* **ACTIVITY**: Extract verbatim every line from the one containing "grey robot [211,205,296,305] -> none" to the final line of the records below, inclusive, and exclude all pictures.

::::::

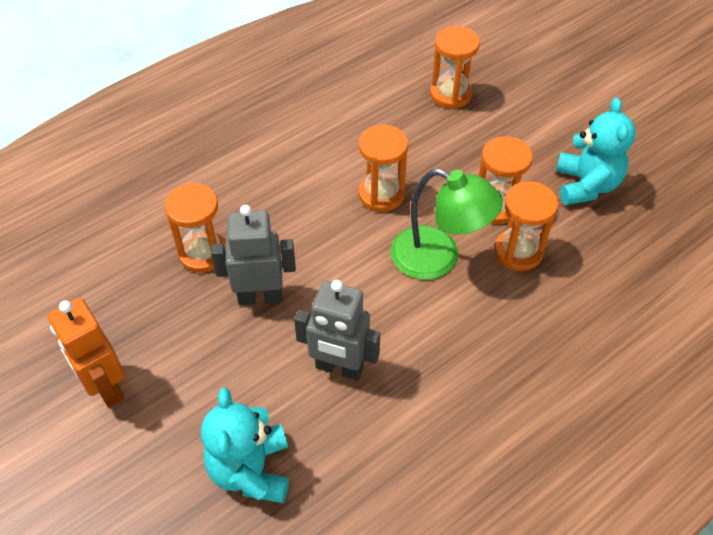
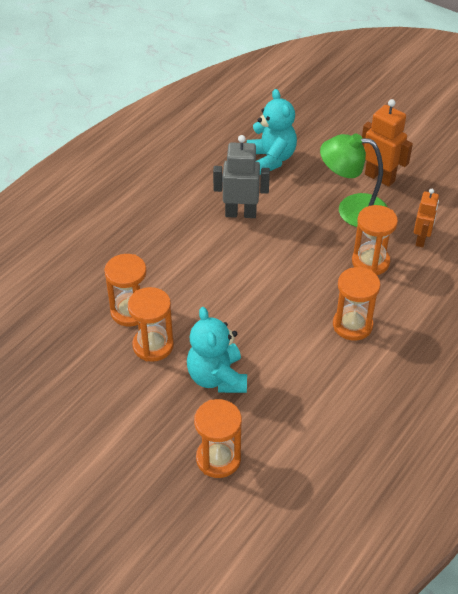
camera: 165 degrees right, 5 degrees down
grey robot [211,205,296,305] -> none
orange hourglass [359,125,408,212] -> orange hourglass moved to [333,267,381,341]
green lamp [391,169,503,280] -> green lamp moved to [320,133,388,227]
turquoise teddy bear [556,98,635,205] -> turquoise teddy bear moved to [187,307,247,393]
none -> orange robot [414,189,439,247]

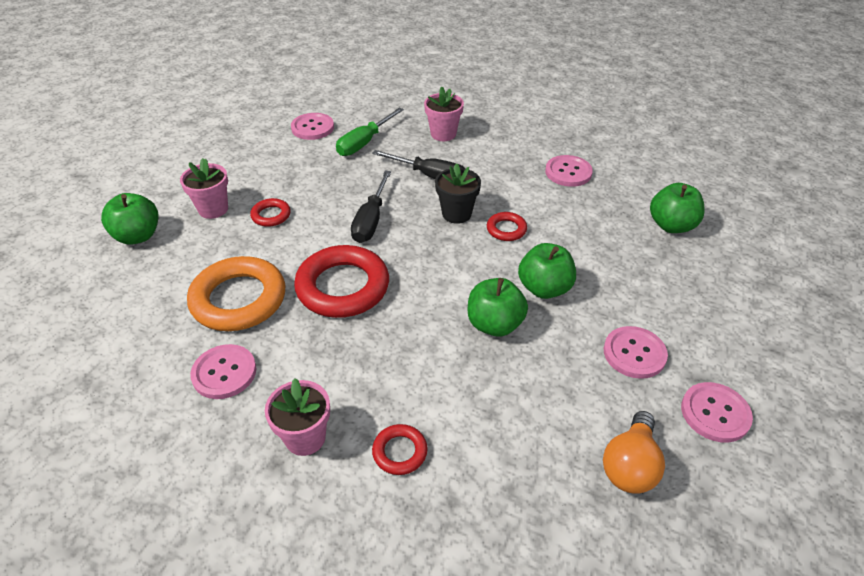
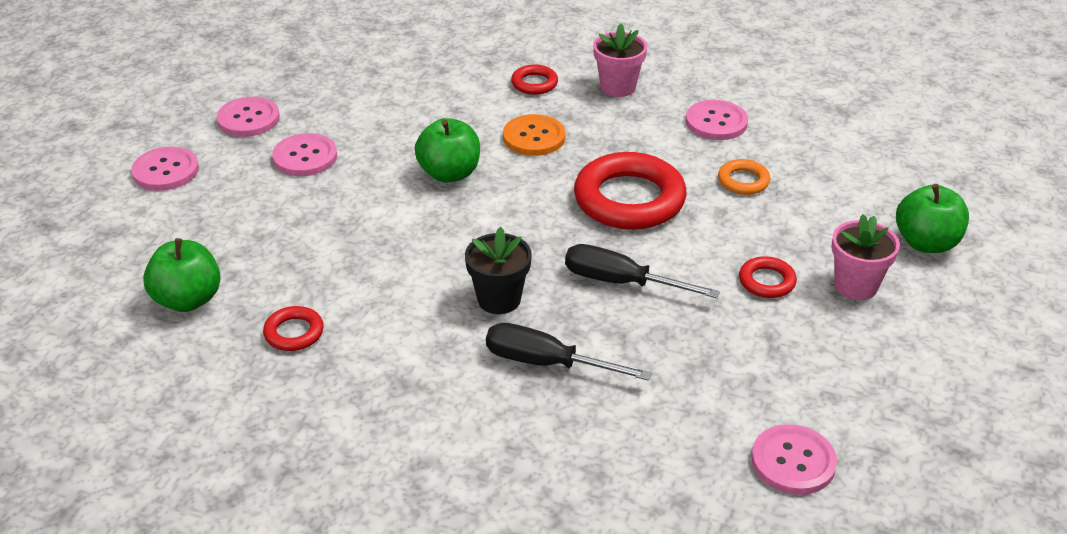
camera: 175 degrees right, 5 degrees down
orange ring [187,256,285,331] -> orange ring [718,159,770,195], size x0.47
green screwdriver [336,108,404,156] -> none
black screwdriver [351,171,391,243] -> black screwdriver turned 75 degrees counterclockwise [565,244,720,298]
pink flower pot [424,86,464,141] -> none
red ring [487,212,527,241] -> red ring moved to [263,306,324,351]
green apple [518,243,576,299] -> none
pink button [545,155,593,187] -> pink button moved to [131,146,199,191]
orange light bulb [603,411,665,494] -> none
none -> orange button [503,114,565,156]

::::::

* **SOLUTION FOR THIS EXERCISE**:
grey robot [211,205,296,305] -> none
orange hourglass [359,125,408,212] -> orange hourglass moved to [333,267,381,341]
green lamp [391,169,503,280] -> green lamp moved to [320,133,388,227]
turquoise teddy bear [556,98,635,205] -> turquoise teddy bear moved to [187,307,247,393]
none -> orange robot [414,189,439,247]

camera: 175 degrees right, 5 degrees down
orange ring [187,256,285,331] -> orange ring [718,159,770,195], size x0.47
green screwdriver [336,108,404,156] -> none
black screwdriver [351,171,391,243] -> black screwdriver turned 75 degrees counterclockwise [565,244,720,298]
pink flower pot [424,86,464,141] -> none
red ring [487,212,527,241] -> red ring moved to [263,306,324,351]
green apple [518,243,576,299] -> none
pink button [545,155,593,187] -> pink button moved to [131,146,199,191]
orange light bulb [603,411,665,494] -> none
none -> orange button [503,114,565,156]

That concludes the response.